— Start EXTRACTED INFORMATION —
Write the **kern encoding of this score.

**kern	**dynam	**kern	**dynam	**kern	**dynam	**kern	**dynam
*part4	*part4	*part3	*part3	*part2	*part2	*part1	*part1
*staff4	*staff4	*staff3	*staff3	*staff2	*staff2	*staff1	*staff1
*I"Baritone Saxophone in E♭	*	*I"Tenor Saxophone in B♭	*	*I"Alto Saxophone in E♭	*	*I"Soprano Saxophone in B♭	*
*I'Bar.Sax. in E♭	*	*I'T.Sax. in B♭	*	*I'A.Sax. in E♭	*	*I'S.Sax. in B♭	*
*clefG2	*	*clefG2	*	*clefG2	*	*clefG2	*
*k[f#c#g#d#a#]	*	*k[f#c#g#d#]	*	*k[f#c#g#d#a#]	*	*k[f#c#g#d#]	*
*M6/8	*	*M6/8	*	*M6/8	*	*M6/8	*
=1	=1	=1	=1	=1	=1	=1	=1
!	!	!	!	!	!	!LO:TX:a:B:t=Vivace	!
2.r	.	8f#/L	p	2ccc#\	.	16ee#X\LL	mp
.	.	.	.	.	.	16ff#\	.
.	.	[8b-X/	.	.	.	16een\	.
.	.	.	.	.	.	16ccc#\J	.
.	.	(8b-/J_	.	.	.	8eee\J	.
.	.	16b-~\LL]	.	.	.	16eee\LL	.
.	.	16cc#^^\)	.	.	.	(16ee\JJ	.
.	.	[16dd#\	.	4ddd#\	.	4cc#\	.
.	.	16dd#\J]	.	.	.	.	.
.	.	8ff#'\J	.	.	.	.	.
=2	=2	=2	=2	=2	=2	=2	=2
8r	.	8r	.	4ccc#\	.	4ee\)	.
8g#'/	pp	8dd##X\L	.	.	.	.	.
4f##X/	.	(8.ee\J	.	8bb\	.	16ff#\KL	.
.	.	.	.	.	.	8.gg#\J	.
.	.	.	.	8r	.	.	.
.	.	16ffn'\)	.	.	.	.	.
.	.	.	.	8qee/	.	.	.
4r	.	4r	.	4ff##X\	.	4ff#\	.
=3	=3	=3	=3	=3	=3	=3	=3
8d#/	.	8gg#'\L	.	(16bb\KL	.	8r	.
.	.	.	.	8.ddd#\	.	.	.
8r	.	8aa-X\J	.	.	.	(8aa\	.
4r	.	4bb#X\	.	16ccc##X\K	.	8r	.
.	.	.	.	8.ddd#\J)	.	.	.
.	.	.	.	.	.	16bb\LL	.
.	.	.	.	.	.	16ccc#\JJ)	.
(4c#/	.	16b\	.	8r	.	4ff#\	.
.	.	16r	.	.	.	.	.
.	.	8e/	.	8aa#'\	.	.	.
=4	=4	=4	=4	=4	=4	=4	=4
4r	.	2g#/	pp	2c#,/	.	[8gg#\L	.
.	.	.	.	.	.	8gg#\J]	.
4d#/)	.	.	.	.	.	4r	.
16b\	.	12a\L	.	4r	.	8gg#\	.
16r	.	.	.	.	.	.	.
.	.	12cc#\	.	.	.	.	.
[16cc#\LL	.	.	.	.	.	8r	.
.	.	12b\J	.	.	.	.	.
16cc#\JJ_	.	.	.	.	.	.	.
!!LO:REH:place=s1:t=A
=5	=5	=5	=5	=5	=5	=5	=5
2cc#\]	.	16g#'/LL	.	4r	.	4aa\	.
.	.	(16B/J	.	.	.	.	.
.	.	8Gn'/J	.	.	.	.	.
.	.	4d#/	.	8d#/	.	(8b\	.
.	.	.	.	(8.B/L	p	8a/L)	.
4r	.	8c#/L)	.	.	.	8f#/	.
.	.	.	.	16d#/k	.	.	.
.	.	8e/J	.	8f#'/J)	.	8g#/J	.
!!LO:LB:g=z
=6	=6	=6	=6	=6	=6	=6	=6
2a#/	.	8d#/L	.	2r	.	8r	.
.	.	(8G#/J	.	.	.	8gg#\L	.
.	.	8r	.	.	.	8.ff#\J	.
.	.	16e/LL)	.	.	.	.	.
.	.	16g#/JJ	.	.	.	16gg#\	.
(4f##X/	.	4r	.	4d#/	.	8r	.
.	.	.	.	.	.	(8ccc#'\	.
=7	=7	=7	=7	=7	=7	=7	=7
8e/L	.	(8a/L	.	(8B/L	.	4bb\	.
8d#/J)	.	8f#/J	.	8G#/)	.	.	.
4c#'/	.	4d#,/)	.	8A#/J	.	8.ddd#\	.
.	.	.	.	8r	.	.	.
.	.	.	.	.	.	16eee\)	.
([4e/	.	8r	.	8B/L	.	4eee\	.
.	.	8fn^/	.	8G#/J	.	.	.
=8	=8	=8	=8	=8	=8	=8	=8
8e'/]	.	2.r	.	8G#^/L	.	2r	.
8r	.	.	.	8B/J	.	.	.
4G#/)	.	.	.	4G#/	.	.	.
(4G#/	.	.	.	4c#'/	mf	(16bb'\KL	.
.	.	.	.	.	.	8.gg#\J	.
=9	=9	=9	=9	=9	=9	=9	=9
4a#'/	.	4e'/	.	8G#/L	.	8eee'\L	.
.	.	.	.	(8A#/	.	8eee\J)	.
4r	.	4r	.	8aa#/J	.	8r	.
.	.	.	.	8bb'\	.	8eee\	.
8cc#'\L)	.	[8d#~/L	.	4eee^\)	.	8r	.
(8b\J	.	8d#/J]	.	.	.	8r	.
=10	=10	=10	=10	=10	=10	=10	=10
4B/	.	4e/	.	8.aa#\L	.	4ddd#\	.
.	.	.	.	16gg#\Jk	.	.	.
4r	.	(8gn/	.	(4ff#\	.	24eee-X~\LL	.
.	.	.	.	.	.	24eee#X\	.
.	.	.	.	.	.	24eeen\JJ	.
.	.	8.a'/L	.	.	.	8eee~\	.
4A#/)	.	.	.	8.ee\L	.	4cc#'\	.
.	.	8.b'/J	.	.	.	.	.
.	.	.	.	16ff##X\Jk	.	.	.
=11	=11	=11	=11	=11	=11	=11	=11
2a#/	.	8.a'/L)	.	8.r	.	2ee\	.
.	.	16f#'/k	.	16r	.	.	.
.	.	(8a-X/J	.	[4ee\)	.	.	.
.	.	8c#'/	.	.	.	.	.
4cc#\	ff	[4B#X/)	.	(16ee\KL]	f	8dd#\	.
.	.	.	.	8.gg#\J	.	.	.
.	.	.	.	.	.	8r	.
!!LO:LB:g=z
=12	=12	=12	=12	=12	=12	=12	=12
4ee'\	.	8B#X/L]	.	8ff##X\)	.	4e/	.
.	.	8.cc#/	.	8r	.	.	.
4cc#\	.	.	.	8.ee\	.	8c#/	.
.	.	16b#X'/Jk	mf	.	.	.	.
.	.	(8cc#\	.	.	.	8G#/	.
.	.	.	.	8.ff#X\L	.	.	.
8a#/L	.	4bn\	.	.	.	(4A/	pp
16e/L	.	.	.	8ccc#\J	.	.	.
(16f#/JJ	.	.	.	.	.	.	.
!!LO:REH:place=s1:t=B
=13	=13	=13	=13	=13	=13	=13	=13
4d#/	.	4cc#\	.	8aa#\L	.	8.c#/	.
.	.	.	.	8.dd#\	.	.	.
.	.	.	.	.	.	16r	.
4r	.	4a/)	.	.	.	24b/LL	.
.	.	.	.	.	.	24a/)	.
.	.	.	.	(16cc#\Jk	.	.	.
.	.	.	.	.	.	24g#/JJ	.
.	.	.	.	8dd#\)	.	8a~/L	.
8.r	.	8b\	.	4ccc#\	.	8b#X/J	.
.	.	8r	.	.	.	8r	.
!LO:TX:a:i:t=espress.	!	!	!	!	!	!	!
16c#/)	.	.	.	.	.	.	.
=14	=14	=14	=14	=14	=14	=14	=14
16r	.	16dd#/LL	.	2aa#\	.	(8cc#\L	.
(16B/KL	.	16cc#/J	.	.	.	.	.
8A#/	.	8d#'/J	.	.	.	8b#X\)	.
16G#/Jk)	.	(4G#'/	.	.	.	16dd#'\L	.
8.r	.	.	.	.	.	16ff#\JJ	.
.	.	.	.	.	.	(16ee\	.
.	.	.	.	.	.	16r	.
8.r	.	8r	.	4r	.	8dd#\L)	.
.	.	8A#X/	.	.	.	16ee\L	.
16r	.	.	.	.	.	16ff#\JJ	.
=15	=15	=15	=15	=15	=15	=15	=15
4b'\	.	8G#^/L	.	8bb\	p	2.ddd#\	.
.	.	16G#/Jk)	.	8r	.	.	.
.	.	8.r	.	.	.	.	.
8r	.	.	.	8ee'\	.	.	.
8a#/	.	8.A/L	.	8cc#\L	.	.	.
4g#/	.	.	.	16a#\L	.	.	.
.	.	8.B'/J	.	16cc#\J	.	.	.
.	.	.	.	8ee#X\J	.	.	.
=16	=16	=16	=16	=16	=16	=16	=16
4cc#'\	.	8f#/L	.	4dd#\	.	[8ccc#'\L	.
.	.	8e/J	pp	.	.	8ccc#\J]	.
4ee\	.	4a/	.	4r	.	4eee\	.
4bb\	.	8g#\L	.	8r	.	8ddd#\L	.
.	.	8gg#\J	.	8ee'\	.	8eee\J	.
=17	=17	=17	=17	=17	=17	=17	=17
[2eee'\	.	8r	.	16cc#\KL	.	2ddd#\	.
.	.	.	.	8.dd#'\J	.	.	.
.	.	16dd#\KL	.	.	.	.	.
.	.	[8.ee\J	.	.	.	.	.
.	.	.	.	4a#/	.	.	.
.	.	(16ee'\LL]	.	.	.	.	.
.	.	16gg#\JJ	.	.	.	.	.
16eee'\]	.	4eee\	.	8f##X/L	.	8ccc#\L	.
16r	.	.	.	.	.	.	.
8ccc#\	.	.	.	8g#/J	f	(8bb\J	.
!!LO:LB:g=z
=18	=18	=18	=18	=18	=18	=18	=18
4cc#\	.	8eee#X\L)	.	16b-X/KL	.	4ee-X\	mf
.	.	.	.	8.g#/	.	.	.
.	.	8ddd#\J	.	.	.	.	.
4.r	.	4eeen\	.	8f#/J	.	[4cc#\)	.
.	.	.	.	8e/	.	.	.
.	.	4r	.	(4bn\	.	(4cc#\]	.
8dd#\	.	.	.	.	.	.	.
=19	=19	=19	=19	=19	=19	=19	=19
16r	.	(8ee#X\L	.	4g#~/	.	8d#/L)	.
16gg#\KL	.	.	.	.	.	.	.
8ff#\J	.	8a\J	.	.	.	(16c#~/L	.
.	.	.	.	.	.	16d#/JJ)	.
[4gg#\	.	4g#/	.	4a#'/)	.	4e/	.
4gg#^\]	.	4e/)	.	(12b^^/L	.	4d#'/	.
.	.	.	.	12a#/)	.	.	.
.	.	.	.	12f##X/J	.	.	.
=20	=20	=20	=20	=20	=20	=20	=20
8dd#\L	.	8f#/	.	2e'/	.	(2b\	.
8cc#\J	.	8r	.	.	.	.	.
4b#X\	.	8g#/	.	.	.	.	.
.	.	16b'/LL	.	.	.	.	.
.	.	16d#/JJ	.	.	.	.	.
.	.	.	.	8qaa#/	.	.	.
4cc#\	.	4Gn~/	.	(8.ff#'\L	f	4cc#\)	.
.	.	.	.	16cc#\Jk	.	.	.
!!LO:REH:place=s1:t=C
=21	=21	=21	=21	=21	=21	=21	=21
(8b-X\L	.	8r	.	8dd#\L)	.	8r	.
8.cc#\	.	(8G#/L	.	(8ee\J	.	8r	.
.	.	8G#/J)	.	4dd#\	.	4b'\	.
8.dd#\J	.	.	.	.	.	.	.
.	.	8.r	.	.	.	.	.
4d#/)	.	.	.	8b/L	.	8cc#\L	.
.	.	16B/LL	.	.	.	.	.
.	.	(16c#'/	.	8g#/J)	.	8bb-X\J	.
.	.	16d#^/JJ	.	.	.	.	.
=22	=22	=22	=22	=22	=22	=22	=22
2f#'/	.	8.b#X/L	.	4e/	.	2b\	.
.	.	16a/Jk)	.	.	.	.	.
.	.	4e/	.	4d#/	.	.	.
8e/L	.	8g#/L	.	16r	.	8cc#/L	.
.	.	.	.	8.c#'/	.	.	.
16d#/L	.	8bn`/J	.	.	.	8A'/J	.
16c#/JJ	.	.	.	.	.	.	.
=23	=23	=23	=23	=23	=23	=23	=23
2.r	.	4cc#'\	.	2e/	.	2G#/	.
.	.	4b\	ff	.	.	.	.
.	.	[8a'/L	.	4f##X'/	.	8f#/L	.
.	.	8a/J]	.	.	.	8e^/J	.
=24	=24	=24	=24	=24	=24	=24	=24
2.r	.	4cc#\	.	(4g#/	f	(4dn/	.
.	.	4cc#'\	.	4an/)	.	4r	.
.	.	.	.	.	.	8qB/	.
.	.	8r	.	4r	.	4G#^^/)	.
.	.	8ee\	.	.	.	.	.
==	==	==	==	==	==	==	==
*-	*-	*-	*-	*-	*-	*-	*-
— End EXTRACTED INFORMATION —
TASK: Count the lines in the entries above that contain the string "place", and reply with the number alone.

ANSWER: 3